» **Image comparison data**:
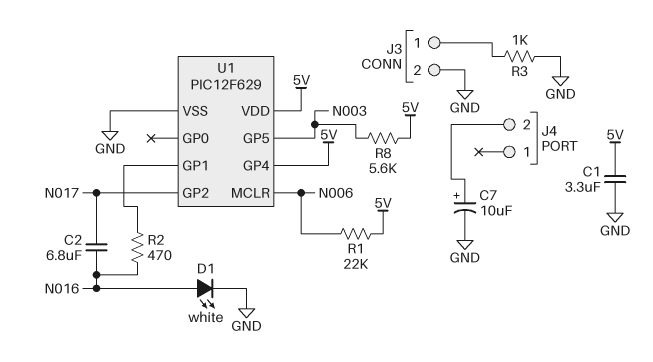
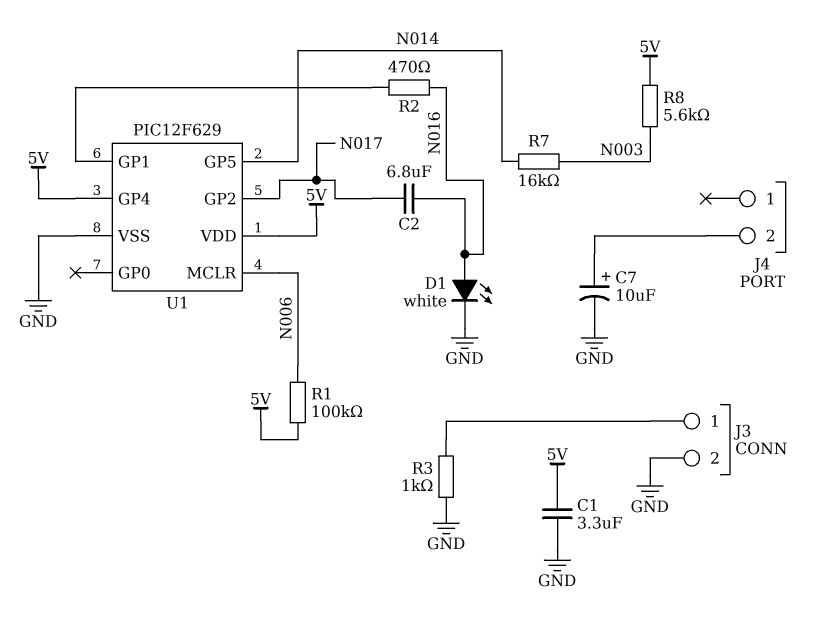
R1: 22k (5V, N006) -> 100k (5V, N006)
R7: none -> 16k (N003, N014)
U1 pin GP5: N003 -> N014

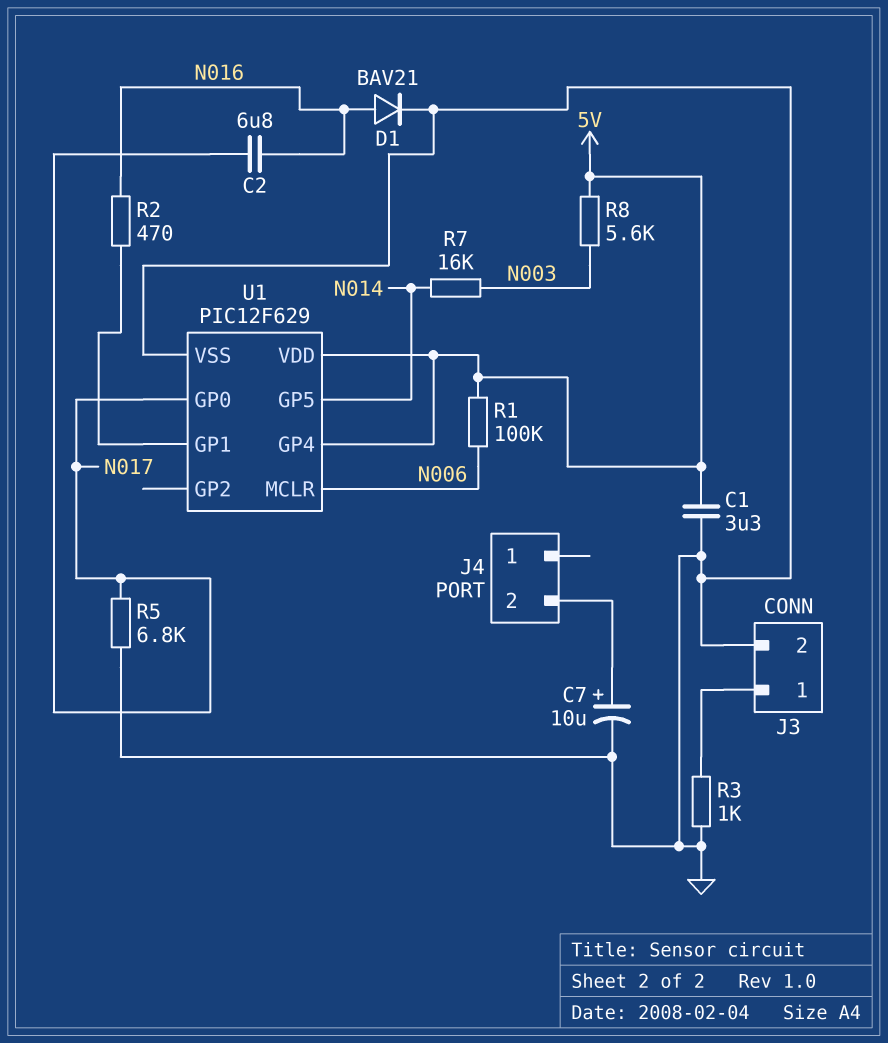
D1: LED white (A N016, K GND) -> diode BAV21 (A N016, K GND)
R5: none -> 6.8k (GND, N017)
U1 pin GP0: none -> N017
U1 pin GP2: N017 -> none

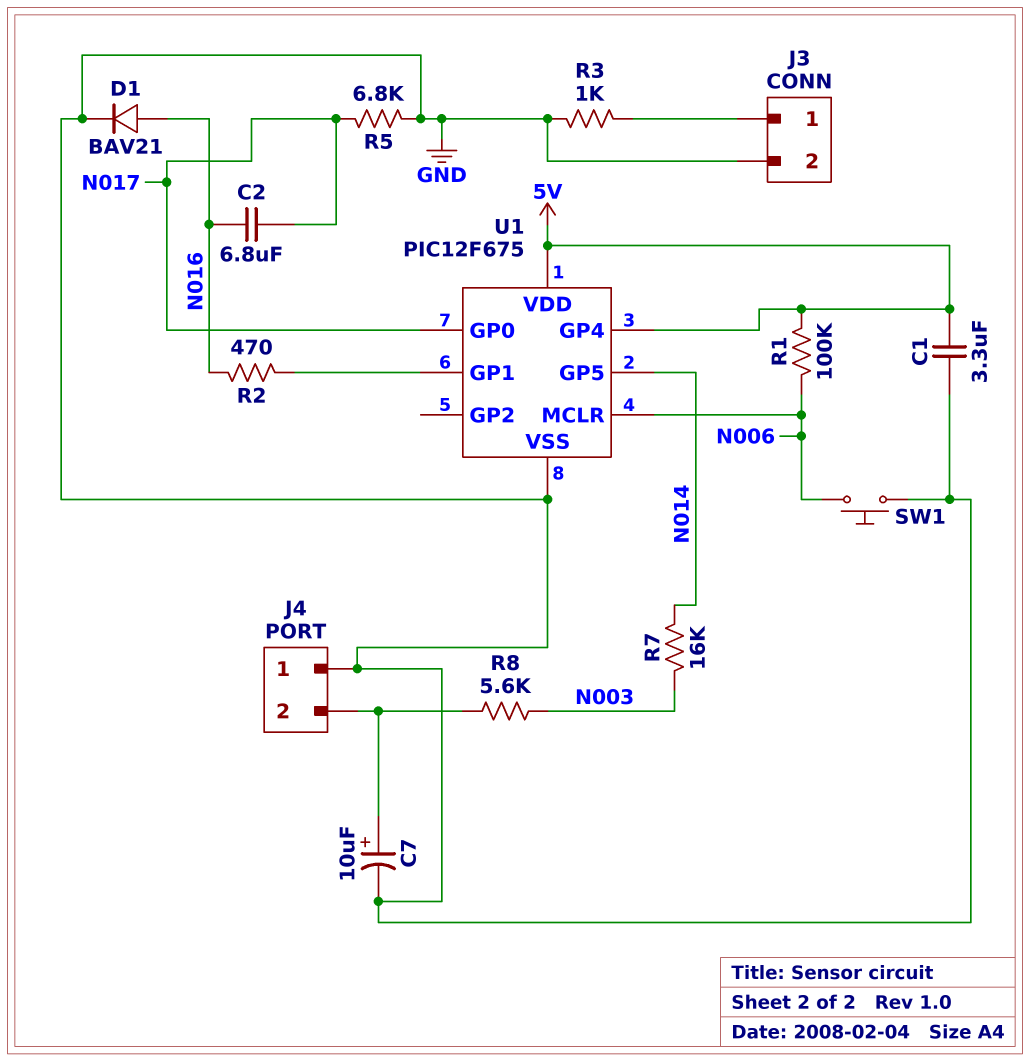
J4 pin 1: none -> GND
R8: 5.6k (5V, N003) -> 5.6k (J4/2, N003)
SW1: none -> button (GND, N006)
U1: PIC12F629 -> PIC12F675

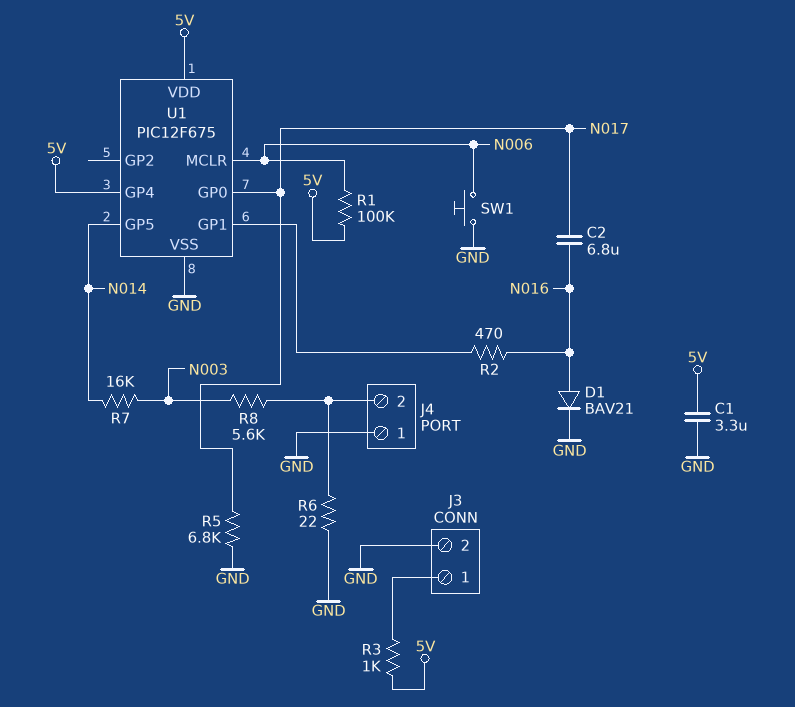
C7: 10uF (plus J4/2, minus GND) -> none
R3: 1k (GND, J3/1) -> 1k (5V, J3/1)
R6: none -> 22 (GND, J4/2)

» **Your assignment**:
Retype precisely, and only, the lines from the one holding "U1 pin GP5: N003 -> N014" through the final line of the data above, with the pictures omitted.

» **Solution**:
U1 pin GP5: N003 -> N014

D1: LED white (A N016, K GND) -> diode BAV21 (A N016, K GND)
R5: none -> 6.8k (GND, N017)
U1 pin GP0: none -> N017
U1 pin GP2: N017 -> none

J4 pin 1: none -> GND
R8: 5.6k (5V, N003) -> 5.6k (J4/2, N003)
SW1: none -> button (GND, N006)
U1: PIC12F629 -> PIC12F675

C7: 10uF (plus J4/2, minus GND) -> none
R3: 1k (GND, J3/1) -> 1k (5V, J3/1)
R6: none -> 22 (GND, J4/2)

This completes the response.